> [RECORD EXCERPTS]:
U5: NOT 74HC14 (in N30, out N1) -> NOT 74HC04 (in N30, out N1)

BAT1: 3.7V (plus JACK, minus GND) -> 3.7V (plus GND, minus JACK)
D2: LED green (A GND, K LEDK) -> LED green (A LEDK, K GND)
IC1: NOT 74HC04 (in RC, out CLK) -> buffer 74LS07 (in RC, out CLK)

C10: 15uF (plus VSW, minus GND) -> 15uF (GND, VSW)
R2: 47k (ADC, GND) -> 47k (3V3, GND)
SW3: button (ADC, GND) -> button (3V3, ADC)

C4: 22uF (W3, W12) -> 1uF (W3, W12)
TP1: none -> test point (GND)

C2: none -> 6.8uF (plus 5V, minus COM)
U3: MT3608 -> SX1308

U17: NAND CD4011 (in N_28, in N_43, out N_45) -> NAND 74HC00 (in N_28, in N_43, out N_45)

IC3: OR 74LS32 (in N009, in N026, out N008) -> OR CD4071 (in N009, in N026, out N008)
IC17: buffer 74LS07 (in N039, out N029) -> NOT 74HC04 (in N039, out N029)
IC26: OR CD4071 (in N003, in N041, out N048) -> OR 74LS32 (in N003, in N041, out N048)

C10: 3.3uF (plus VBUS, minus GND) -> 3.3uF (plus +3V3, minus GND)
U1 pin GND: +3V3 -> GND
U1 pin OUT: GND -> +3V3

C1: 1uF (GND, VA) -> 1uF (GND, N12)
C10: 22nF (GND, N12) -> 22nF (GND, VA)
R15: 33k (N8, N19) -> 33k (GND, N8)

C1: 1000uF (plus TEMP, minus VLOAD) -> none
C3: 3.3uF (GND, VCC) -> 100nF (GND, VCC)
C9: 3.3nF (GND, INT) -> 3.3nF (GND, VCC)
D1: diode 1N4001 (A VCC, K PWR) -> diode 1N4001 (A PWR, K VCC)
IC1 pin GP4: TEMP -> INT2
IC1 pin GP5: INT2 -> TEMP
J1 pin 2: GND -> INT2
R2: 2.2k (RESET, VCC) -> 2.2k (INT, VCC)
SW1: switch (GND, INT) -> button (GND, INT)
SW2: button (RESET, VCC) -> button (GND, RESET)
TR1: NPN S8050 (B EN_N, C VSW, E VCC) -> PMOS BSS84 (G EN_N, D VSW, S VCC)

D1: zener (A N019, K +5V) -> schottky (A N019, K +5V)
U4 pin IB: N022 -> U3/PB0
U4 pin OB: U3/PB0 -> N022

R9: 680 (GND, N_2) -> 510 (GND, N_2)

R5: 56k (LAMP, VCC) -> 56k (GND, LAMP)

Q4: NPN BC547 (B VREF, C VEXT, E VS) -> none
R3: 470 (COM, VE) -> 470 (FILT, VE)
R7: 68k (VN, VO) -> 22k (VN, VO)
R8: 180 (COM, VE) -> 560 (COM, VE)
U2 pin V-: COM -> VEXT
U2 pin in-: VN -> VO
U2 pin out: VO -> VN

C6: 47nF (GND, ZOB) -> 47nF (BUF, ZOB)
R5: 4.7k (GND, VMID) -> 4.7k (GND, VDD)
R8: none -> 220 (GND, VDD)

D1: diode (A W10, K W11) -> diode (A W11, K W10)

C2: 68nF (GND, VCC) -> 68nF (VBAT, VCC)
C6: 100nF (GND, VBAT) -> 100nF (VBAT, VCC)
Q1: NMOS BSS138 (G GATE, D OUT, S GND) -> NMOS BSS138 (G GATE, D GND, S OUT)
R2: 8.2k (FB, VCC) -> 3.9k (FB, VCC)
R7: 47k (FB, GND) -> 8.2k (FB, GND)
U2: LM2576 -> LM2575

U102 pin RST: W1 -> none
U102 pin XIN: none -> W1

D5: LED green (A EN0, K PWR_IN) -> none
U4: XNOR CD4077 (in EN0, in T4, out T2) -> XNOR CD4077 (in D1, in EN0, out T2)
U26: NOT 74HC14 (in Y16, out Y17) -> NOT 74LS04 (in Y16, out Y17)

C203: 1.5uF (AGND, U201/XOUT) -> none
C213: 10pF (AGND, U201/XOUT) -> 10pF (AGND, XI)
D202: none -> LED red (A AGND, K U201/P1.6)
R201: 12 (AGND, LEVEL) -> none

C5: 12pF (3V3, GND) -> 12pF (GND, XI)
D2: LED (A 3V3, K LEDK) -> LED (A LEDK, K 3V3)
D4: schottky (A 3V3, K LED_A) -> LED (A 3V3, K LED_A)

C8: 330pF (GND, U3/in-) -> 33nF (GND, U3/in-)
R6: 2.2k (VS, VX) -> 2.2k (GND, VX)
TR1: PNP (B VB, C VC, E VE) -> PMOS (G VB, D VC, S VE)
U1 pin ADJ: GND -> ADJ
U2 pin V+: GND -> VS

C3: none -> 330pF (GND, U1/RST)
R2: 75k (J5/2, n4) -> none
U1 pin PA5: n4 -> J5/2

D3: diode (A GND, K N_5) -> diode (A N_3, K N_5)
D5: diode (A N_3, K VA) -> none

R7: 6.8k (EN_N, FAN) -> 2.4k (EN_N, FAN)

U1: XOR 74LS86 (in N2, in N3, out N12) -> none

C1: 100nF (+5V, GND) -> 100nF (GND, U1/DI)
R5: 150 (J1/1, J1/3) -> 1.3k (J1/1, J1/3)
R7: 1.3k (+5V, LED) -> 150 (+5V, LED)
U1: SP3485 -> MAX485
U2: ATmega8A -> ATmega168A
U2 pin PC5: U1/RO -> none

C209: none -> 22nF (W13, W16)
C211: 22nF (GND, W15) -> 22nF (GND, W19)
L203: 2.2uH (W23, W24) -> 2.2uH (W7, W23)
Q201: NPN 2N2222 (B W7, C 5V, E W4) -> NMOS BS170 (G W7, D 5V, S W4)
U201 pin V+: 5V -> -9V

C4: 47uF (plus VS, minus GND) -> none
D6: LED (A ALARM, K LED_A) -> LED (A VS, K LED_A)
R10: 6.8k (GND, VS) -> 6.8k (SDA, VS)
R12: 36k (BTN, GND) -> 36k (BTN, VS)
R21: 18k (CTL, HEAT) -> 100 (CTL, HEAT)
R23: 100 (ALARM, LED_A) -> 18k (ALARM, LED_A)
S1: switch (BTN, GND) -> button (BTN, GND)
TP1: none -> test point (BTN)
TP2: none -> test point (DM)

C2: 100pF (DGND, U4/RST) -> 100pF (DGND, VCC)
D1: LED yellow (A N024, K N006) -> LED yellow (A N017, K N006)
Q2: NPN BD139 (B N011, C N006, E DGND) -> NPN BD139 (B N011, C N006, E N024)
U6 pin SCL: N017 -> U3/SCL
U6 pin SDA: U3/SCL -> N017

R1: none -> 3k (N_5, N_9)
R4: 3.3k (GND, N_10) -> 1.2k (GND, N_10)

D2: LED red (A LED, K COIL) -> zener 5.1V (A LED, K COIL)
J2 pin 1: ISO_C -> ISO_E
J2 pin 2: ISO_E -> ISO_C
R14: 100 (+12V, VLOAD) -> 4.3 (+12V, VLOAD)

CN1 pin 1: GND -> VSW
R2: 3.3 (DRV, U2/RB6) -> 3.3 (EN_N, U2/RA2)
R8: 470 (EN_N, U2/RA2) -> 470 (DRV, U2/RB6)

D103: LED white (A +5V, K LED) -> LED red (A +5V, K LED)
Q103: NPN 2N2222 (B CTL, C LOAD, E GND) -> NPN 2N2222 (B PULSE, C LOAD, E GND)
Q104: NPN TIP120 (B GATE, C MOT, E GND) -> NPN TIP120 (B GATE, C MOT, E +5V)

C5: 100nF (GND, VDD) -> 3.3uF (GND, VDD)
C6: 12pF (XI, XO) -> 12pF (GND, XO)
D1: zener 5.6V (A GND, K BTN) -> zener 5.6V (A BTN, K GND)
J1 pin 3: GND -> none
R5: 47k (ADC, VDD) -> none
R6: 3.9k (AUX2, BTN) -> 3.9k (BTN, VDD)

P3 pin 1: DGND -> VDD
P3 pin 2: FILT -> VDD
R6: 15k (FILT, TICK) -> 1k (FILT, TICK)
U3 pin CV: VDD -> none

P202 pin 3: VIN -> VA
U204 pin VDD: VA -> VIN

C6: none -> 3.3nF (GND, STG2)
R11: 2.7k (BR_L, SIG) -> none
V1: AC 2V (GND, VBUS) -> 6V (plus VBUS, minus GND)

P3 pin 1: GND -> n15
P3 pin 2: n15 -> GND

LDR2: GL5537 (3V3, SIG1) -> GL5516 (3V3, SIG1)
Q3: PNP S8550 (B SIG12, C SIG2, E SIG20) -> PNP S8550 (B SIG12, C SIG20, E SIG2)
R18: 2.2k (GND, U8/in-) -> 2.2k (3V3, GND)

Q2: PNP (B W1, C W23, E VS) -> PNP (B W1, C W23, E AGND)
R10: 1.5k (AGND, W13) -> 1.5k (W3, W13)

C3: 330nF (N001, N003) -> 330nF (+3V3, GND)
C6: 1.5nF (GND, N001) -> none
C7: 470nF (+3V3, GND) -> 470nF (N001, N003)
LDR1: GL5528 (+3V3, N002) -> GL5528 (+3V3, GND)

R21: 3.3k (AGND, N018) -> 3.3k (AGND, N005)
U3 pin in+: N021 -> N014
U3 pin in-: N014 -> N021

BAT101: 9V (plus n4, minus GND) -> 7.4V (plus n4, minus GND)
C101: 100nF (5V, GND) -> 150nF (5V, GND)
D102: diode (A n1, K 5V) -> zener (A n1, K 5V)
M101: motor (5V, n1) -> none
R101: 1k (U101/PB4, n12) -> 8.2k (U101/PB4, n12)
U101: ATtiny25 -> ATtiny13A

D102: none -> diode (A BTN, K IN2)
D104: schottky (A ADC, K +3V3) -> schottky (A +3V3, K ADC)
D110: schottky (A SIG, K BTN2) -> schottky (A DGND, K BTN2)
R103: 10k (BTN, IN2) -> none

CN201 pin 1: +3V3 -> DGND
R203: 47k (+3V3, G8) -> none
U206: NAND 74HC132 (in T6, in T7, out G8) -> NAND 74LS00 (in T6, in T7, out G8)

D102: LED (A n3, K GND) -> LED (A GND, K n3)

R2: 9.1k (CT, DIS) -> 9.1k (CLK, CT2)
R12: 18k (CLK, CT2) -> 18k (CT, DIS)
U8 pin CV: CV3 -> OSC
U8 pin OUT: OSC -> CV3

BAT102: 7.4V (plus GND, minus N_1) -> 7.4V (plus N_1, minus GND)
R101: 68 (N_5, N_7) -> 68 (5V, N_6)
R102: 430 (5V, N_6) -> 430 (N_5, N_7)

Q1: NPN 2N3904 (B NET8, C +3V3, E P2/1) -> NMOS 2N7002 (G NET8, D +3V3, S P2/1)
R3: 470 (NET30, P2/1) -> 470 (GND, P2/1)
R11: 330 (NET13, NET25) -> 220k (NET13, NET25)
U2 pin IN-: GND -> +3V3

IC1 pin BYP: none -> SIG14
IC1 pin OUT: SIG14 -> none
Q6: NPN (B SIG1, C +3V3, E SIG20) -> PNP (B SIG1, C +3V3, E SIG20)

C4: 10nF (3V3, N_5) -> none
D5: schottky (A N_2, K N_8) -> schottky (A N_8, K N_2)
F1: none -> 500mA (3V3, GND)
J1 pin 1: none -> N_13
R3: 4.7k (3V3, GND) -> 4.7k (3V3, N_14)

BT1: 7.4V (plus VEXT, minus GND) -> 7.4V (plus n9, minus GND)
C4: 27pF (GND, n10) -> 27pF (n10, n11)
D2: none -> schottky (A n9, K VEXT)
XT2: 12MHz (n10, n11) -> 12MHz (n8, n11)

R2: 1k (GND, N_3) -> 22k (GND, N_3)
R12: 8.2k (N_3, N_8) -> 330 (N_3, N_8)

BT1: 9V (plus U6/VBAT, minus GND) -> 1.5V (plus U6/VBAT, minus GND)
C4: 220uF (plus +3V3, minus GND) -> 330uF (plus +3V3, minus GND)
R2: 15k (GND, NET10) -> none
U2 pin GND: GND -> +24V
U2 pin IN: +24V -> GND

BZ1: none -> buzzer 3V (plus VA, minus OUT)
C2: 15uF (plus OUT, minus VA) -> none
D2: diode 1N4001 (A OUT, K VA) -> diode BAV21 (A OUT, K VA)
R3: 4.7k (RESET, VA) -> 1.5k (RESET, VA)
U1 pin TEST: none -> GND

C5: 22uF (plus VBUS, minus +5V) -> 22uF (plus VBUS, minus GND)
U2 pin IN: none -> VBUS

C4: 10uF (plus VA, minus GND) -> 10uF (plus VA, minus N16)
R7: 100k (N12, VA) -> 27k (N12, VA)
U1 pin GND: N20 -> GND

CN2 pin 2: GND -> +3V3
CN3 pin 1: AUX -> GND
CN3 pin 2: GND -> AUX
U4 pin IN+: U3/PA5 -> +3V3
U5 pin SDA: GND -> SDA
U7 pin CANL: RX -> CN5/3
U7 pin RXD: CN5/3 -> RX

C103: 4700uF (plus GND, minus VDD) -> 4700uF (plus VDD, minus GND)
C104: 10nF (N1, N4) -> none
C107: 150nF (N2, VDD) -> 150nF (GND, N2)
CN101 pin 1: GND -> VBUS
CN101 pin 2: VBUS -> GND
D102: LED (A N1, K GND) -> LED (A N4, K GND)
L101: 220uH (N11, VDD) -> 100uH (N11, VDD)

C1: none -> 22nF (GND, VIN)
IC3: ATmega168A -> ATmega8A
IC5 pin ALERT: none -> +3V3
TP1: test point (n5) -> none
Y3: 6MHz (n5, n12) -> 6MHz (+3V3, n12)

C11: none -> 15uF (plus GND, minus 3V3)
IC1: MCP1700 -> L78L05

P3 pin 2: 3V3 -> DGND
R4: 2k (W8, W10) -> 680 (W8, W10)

> [TASK DETAILS]: Everything from the line with "R2: 8.2k (FB, VCC) -> 3.9k (FB, VCC)" through the line with "R6: 2.2k (VS, VX) -> 2.2k (GND, VX)" in the listing above must be retyped exactly, with nothing added.

> [OUTPUT BELOW]:
R2: 8.2k (FB, VCC) -> 3.9k (FB, VCC)
R7: 47k (FB, GND) -> 8.2k (FB, GND)
U2: LM2576 -> LM2575

U102 pin RST: W1 -> none
U102 pin XIN: none -> W1

D5: LED green (A EN0, K PWR_IN) -> none
U4: XNOR CD4077 (in EN0, in T4, out T2) -> XNOR CD4077 (in D1, in EN0, out T2)
U26: NOT 74HC14 (in Y16, out Y17) -> NOT 74LS04 (in Y16, out Y17)

C203: 1.5uF (AGND, U201/XOUT) -> none
C213: 10pF (AGND, U201/XOUT) -> 10pF (AGND, XI)
D202: none -> LED red (A AGND, K U201/P1.6)
R201: 12 (AGND, LEVEL) -> none

C5: 12pF (3V3, GND) -> 12pF (GND, XI)
D2: LED (A 3V3, K LEDK) -> LED (A LEDK, K 3V3)
D4: schottky (A 3V3, K LED_A) -> LED (A 3V3, K LED_A)

C8: 330pF (GND, U3/in-) -> 33nF (GND, U3/in-)
R6: 2.2k (VS, VX) -> 2.2k (GND, VX)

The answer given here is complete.